━━━━━ Task material

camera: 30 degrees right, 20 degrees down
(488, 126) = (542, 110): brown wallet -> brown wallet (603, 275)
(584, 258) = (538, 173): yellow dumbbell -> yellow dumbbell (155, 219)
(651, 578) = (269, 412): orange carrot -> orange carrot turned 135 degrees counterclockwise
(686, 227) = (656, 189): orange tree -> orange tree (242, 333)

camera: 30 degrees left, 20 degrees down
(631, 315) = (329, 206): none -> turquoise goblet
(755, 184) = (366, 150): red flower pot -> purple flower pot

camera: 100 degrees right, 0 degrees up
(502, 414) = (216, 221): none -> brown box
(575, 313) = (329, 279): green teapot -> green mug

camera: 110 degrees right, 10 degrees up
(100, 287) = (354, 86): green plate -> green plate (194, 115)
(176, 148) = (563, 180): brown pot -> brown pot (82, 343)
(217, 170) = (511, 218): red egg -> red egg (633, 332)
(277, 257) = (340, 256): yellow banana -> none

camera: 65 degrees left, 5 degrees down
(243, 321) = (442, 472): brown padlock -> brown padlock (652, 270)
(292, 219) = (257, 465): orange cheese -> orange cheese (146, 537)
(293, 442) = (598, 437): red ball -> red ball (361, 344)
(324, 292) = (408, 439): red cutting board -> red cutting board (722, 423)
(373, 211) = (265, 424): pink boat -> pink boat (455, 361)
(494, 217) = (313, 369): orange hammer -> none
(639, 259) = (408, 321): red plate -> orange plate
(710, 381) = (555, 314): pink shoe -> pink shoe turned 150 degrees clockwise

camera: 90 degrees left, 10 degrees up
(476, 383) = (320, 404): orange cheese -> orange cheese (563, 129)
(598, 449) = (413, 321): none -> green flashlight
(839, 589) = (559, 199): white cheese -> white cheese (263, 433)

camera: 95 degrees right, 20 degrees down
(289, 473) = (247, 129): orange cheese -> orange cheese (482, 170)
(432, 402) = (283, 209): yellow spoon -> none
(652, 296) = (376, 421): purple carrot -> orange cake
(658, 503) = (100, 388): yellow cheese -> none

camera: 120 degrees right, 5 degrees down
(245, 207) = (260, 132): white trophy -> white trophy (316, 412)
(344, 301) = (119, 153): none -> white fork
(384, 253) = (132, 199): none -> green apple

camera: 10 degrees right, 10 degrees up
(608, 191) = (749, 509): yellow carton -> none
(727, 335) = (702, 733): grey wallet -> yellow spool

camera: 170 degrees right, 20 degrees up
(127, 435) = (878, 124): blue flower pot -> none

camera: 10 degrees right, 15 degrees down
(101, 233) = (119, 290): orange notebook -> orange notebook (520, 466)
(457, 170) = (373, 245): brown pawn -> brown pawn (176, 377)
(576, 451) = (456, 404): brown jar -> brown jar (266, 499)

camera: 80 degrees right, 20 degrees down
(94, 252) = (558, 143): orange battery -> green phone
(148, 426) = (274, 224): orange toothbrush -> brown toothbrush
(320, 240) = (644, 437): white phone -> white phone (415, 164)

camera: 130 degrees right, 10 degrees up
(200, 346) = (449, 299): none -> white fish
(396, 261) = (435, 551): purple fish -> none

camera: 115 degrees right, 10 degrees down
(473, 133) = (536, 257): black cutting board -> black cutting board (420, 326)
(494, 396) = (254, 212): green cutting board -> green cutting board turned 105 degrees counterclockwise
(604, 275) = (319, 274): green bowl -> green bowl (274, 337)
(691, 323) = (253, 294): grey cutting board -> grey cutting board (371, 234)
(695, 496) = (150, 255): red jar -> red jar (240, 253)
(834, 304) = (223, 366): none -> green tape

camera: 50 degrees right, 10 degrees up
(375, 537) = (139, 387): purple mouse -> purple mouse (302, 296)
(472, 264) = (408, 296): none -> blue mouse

━━━━━━━━━━

== What this task involves ==
The response must consist solely of the lines from the one with "(320, 240) = (644, 437): white" through the end of the listing above, copied exactly; please include the first and the last.

== Worked solution ==
(320, 240) = (644, 437): white phone -> white phone (415, 164)

camera: 130 degrees right, 10 degrees up
(200, 346) = (449, 299): none -> white fish
(396, 261) = (435, 551): purple fish -> none

camera: 115 degrees right, 10 degrees down
(473, 133) = (536, 257): black cutting board -> black cutting board (420, 326)
(494, 396) = (254, 212): green cutting board -> green cutting board turned 105 degrees counterclockwise
(604, 275) = (319, 274): green bowl -> green bowl (274, 337)
(691, 323) = (253, 294): grey cutting board -> grey cutting board (371, 234)
(695, 496) = (150, 255): red jar -> red jar (240, 253)
(834, 304) = (223, 366): none -> green tape

camera: 50 degrees right, 10 degrees up
(375, 537) = (139, 387): purple mouse -> purple mouse (302, 296)
(472, 264) = (408, 296): none -> blue mouse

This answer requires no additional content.